## [ACTIVITY]
Take each line of the records below that contains the string "watering" and copy it.

## [THE DATA]
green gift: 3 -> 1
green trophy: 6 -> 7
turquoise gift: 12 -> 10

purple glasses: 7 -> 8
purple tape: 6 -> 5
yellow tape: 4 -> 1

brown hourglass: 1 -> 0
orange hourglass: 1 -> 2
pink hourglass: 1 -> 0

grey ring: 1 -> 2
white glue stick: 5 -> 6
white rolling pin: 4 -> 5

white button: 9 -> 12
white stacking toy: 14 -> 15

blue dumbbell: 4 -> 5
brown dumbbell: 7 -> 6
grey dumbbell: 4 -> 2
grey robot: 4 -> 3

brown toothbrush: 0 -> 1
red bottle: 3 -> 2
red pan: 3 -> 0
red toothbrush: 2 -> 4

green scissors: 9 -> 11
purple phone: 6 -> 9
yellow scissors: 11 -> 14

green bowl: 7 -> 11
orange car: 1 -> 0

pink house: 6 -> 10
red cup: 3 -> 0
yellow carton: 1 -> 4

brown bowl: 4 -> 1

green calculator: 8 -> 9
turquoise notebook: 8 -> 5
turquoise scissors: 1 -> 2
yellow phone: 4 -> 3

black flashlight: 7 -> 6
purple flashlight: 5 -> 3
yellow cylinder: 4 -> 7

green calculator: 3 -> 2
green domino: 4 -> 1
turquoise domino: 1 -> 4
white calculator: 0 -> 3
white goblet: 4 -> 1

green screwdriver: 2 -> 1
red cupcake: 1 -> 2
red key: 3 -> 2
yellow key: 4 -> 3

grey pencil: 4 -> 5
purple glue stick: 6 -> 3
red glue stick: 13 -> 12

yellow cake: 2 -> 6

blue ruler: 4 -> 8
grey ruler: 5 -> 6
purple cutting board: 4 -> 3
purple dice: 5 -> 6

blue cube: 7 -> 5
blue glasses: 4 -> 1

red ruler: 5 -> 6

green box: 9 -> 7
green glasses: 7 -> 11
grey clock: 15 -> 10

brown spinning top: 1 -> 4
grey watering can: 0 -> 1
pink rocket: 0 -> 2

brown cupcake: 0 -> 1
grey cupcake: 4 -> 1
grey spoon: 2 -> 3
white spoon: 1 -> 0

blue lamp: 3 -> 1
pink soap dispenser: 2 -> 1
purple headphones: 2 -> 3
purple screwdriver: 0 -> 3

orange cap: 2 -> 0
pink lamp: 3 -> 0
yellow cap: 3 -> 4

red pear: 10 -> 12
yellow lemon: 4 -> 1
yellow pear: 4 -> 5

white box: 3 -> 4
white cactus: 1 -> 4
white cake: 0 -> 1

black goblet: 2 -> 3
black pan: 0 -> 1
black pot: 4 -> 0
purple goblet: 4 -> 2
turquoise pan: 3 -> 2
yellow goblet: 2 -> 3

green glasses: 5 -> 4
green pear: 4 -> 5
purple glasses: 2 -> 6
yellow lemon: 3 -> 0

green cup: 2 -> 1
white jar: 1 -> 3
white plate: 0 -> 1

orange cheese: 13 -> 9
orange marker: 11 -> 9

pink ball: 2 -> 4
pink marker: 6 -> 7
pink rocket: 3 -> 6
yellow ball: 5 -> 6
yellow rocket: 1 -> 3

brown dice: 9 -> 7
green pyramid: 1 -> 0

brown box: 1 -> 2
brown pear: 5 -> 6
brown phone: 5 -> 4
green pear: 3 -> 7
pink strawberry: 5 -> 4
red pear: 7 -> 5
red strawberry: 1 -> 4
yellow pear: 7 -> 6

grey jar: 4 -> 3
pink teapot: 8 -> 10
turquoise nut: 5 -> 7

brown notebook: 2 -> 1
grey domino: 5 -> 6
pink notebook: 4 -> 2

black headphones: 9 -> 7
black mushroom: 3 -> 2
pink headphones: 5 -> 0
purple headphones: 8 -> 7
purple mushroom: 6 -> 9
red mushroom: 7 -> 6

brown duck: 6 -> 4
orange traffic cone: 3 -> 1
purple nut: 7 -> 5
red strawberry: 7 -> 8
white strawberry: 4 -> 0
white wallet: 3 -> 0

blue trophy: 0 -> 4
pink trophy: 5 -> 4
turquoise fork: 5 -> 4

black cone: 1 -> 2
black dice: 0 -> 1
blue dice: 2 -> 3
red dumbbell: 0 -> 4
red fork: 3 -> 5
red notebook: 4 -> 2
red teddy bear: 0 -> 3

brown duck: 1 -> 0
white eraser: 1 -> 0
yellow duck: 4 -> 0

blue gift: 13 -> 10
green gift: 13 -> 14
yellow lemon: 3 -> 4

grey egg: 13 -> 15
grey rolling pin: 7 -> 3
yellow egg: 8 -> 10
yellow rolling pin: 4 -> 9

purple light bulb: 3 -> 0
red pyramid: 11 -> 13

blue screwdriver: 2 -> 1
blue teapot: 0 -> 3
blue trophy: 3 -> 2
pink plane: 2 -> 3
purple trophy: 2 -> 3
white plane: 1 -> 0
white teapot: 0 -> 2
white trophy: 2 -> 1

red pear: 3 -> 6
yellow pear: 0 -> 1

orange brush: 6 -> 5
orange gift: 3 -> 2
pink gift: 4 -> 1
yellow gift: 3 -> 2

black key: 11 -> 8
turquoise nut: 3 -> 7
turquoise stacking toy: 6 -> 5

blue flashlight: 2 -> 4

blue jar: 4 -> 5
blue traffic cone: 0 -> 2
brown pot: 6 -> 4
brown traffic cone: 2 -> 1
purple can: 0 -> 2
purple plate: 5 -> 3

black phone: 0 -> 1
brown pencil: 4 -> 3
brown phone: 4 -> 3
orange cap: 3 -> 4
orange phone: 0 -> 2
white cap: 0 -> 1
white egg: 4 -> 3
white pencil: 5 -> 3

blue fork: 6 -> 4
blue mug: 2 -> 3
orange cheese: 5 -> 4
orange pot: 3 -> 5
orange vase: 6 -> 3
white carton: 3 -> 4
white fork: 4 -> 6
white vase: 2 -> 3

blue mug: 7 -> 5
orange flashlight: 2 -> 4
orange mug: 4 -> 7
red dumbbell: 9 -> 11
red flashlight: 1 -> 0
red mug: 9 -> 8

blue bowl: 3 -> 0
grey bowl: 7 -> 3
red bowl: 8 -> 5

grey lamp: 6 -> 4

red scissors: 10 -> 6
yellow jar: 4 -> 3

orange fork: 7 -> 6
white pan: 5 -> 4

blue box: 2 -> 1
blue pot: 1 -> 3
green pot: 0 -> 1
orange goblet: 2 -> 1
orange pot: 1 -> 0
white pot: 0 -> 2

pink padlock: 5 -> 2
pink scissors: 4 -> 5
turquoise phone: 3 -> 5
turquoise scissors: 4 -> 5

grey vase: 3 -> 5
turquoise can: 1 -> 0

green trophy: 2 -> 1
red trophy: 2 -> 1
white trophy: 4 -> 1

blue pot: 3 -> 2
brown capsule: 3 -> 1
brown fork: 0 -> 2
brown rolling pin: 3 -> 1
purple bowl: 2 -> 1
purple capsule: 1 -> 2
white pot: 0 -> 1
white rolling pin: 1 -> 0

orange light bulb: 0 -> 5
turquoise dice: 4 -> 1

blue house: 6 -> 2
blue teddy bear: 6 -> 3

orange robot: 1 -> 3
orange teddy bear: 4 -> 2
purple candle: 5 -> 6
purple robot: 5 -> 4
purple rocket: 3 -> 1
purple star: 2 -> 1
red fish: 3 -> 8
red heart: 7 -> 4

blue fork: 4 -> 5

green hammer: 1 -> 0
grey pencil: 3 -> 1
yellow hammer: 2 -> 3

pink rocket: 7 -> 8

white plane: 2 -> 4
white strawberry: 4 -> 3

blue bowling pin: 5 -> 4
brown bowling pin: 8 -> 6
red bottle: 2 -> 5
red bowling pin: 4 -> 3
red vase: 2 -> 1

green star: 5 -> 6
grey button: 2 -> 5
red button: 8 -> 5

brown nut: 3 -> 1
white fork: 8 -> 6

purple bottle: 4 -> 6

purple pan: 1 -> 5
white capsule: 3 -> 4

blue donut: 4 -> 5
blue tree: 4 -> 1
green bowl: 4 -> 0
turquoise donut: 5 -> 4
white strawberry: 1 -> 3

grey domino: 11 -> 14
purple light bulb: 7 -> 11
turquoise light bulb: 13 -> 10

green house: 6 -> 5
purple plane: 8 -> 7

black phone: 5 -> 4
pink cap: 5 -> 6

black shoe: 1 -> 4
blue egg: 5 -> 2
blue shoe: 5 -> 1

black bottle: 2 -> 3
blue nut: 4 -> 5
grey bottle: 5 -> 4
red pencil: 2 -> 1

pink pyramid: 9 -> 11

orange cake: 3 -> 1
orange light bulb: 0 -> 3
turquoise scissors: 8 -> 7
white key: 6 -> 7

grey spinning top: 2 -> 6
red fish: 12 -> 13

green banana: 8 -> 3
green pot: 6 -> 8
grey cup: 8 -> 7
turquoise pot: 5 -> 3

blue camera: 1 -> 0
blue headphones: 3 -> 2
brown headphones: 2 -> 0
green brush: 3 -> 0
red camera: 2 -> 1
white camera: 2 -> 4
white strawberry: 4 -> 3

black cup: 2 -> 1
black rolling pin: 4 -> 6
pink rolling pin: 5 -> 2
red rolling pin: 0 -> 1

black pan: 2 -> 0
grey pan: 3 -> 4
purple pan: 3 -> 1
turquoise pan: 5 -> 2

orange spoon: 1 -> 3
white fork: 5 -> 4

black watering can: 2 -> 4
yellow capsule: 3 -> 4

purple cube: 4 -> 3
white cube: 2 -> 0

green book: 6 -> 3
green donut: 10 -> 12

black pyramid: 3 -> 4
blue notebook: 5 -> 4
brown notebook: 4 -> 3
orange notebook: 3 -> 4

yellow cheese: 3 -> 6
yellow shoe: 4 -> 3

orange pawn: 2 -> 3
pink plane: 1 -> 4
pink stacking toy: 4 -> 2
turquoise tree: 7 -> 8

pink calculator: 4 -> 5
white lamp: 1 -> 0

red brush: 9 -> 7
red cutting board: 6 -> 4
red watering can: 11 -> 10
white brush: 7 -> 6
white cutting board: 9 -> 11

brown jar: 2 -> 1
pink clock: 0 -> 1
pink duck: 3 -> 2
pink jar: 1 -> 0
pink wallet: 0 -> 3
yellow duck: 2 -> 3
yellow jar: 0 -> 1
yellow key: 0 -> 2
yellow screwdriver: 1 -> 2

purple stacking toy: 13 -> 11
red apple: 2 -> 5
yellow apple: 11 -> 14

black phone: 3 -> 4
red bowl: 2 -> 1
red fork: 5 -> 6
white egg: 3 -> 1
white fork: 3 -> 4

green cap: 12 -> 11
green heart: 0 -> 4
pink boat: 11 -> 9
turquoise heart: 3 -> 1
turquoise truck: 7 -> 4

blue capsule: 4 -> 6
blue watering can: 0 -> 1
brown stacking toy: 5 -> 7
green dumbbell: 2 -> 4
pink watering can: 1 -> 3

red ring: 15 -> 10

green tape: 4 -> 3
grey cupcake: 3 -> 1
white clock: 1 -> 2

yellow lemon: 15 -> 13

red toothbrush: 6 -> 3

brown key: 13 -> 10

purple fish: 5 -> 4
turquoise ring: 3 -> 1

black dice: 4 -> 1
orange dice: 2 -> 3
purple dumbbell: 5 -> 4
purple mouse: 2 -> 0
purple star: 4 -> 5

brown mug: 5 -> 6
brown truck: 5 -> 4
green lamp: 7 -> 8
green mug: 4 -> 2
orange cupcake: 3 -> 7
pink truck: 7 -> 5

## [REPLY TO THE EXERCISE]
grey watering can: 0 -> 1
black watering can: 2 -> 4
red watering can: 11 -> 10
blue watering can: 0 -> 1
pink watering can: 1 -> 3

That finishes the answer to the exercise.